WORK REQUIRED >>
For the records that follow, please set down exactly the lines between the one holding "yellow star: rotated 9 degrees clockwise" and the one holding "purple semicircle: moved 3 px down", inclusive, and only those.

RECORDS FOR THE TASK >>
----------

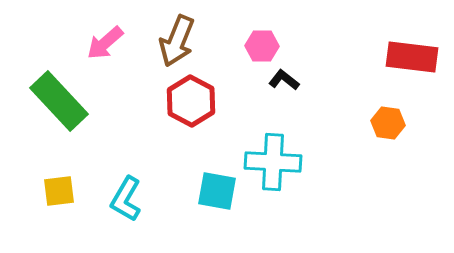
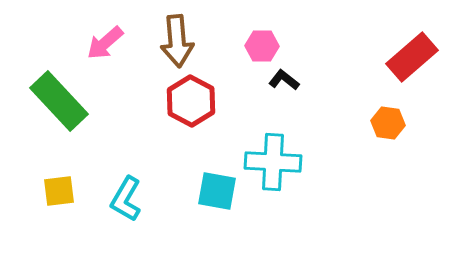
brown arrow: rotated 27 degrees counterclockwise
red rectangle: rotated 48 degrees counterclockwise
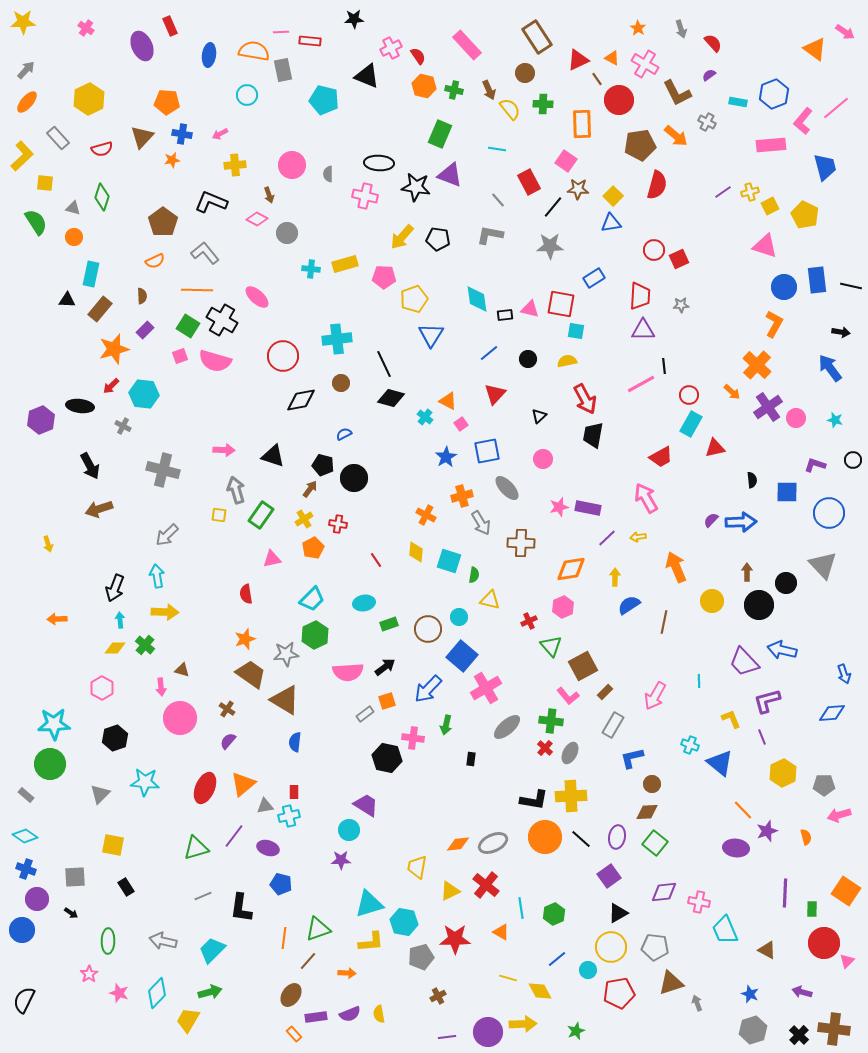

----------

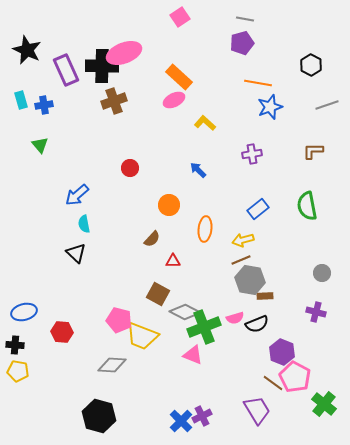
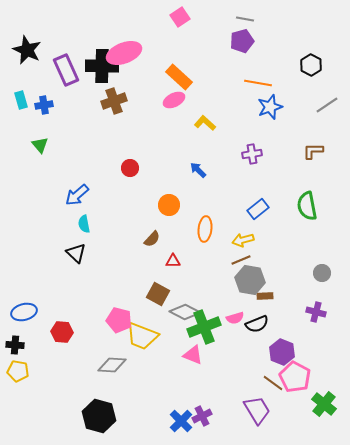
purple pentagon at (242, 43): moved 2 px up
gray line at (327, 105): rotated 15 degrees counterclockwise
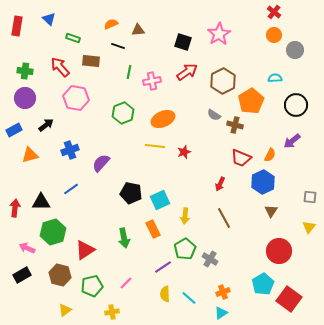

----------

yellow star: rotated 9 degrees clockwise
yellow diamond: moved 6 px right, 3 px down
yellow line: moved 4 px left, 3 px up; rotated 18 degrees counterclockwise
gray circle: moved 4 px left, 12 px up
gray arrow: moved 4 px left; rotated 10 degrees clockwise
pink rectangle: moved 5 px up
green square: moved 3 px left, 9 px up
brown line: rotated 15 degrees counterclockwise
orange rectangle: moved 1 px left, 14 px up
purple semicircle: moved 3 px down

----------

TASK RESULT >>
yellow star: rotated 9 degrees clockwise
yellow diamond: moved 6 px right, 3 px down
yellow line: moved 4 px left, 3 px up; rotated 18 degrees counterclockwise
gray circle: moved 4 px left, 12 px up
gray arrow: moved 4 px left; rotated 10 degrees clockwise
pink rectangle: moved 5 px up
green square: moved 3 px left, 9 px up
brown line: rotated 15 degrees counterclockwise
orange rectangle: moved 1 px left, 14 px up
purple semicircle: moved 3 px down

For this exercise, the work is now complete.